(Records for this task Opens)

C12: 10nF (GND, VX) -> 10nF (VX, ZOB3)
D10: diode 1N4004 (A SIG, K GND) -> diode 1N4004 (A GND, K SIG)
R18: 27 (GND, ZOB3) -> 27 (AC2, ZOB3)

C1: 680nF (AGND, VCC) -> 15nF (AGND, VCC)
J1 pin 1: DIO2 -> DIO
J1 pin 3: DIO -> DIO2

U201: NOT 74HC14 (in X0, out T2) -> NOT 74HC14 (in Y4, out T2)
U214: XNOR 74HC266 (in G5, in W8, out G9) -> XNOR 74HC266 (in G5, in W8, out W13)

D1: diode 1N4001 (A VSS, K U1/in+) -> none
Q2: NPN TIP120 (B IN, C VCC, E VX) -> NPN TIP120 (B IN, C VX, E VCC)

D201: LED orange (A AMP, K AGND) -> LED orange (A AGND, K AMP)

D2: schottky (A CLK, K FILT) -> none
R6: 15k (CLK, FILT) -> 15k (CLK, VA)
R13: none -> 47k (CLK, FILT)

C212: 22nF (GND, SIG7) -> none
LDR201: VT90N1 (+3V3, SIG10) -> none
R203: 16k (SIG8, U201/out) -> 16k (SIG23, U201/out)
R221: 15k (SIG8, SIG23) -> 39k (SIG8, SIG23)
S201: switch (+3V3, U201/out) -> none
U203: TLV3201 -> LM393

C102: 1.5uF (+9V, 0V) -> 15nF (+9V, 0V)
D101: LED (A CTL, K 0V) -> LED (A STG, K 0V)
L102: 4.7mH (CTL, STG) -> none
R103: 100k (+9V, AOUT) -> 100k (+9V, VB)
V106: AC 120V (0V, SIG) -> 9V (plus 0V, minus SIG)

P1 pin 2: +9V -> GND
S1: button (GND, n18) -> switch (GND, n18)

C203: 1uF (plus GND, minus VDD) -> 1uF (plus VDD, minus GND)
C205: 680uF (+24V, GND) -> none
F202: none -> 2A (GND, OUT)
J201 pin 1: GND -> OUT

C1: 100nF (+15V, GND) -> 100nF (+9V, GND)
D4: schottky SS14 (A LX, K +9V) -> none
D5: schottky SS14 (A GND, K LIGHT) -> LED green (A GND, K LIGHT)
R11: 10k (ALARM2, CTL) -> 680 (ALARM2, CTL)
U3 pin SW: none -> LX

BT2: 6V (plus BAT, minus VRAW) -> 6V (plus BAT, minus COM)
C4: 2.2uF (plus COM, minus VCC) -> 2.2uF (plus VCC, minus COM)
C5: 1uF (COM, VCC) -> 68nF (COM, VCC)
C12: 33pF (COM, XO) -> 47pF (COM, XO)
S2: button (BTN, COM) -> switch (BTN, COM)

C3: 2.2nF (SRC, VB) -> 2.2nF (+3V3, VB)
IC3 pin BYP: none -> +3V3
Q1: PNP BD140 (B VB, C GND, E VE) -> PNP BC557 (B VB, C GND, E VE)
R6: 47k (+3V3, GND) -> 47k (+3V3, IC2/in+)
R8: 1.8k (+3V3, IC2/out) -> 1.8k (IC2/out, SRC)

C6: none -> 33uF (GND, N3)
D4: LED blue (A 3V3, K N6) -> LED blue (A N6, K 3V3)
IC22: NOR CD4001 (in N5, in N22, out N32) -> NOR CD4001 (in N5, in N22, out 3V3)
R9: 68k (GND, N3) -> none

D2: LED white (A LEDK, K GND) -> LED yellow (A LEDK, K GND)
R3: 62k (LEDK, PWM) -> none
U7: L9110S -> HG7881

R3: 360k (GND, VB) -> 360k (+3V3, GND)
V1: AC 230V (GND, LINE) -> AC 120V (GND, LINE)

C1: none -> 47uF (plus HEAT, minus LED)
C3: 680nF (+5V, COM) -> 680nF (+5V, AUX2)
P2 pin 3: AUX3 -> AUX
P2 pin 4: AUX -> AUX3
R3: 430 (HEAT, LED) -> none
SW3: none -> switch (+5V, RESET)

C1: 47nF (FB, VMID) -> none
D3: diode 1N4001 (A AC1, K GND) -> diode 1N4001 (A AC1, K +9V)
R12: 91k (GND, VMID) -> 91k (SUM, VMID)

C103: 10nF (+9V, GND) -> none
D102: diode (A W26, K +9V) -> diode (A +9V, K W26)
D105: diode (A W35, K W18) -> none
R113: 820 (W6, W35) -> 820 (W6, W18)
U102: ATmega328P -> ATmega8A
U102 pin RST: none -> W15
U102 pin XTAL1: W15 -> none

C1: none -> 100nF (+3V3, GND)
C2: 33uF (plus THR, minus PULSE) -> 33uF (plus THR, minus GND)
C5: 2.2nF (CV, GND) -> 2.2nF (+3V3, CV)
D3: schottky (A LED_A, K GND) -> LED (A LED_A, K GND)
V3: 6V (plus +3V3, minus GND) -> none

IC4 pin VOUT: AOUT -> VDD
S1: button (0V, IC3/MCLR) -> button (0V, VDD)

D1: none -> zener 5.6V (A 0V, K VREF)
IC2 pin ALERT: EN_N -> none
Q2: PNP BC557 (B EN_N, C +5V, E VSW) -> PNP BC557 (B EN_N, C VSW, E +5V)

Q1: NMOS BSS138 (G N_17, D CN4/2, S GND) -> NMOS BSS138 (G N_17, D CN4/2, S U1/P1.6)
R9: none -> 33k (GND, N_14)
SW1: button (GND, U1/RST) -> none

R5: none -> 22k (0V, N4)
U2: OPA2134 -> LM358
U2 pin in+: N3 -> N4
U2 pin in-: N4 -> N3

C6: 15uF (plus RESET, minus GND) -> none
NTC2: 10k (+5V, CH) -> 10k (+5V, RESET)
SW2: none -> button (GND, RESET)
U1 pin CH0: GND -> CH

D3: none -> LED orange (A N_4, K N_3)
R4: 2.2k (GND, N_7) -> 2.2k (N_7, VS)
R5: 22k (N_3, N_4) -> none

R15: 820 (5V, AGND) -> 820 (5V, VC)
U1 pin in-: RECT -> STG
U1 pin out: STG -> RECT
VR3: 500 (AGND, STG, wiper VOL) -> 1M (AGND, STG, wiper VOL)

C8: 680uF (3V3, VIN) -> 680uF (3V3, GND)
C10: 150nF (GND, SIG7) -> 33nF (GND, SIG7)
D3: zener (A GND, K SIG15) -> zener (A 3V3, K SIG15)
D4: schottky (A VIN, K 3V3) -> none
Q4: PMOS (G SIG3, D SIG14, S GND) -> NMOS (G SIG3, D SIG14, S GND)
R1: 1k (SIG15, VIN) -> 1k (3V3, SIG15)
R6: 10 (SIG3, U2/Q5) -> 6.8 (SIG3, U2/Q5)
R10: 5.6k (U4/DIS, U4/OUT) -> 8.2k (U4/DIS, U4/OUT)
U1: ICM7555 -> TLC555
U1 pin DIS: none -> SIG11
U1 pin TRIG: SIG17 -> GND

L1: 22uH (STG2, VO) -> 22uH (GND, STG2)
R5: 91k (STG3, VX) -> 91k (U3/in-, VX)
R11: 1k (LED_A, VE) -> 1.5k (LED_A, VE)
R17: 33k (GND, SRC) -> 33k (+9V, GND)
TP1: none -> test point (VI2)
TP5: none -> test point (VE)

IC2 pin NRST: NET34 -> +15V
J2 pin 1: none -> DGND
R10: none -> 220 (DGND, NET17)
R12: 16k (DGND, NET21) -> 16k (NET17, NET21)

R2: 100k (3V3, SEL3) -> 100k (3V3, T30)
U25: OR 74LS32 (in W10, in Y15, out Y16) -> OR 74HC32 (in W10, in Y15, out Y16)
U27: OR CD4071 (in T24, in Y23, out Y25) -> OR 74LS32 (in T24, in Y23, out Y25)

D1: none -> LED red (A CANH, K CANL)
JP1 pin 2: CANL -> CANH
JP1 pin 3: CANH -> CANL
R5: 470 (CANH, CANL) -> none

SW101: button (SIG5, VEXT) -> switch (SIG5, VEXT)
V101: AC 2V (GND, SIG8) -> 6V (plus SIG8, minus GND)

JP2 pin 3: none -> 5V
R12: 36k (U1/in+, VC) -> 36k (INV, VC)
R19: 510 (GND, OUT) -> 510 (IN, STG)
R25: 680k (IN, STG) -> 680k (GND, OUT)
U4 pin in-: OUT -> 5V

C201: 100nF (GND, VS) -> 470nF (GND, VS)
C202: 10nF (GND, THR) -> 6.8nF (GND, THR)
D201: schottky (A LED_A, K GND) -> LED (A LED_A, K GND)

(Records for this task Closes)

Only the lines from the one containing "U1 pin CH0: GND -> CH" through the final line of the records above should be printed, exactly as they stand.

U1 pin CH0: GND -> CH

D3: none -> LED orange (A N_4, K N_3)
R4: 2.2k (GND, N_7) -> 2.2k (N_7, VS)
R5: 22k (N_3, N_4) -> none

R15: 820 (5V, AGND) -> 820 (5V, VC)
U1 pin in-: RECT -> STG
U1 pin out: STG -> RECT
VR3: 500 (AGND, STG, wiper VOL) -> 1M (AGND, STG, wiper VOL)

C8: 680uF (3V3, VIN) -> 680uF (3V3, GND)
C10: 150nF (GND, SIG7) -> 33nF (GND, SIG7)
D3: zener (A GND, K SIG15) -> zener (A 3V3, K SIG15)
D4: schottky (A VIN, K 3V3) -> none
Q4: PMOS (G SIG3, D SIG14, S GND) -> NMOS (G SIG3, D SIG14, S GND)
R1: 1k (SIG15, VIN) -> 1k (3V3, SIG15)
R6: 10 (SIG3, U2/Q5) -> 6.8 (SIG3, U2/Q5)
R10: 5.6k (U4/DIS, U4/OUT) -> 8.2k (U4/DIS, U4/OUT)
U1: ICM7555 -> TLC555
U1 pin DIS: none -> SIG11
U1 pin TRIG: SIG17 -> GND

L1: 22uH (STG2, VO) -> 22uH (GND, STG2)
R5: 91k (STG3, VX) -> 91k (U3/in-, VX)
R11: 1k (LED_A, VE) -> 1.5k (LED_A, VE)
R17: 33k (GND, SRC) -> 33k (+9V, GND)
TP1: none -> test point (VI2)
TP5: none -> test point (VE)

IC2 pin NRST: NET34 -> +15V
J2 pin 1: none -> DGND
R10: none -> 220 (DGND, NET17)
R12: 16k (DGND, NET21) -> 16k (NET17, NET21)

R2: 100k (3V3, SEL3) -> 100k (3V3, T30)
U25: OR 74LS32 (in W10, in Y15, out Y16) -> OR 74HC32 (in W10, in Y15, out Y16)
U27: OR CD4071 (in T24, in Y23, out Y25) -> OR 74LS32 (in T24, in Y23, out Y25)

D1: none -> LED red (A CANH, K CANL)
JP1 pin 2: CANL -> CANH
JP1 pin 3: CANH -> CANL
R5: 470 (CANH, CANL) -> none

SW101: button (SIG5, VEXT) -> switch (SIG5, VEXT)
V101: AC 2V (GND, SIG8) -> 6V (plus SIG8, minus GND)

JP2 pin 3: none -> 5V
R12: 36k (U1/in+, VC) -> 36k (INV, VC)
R19: 510 (GND, OUT) -> 510 (IN, STG)
R25: 680k (IN, STG) -> 680k (GND, OUT)
U4 pin in-: OUT -> 5V

C201: 100nF (GND, VS) -> 470nF (GND, VS)
C202: 10nF (GND, THR) -> 6.8nF (GND, THR)
D201: schottky (A LED_A, K GND) -> LED (A LED_A, K GND)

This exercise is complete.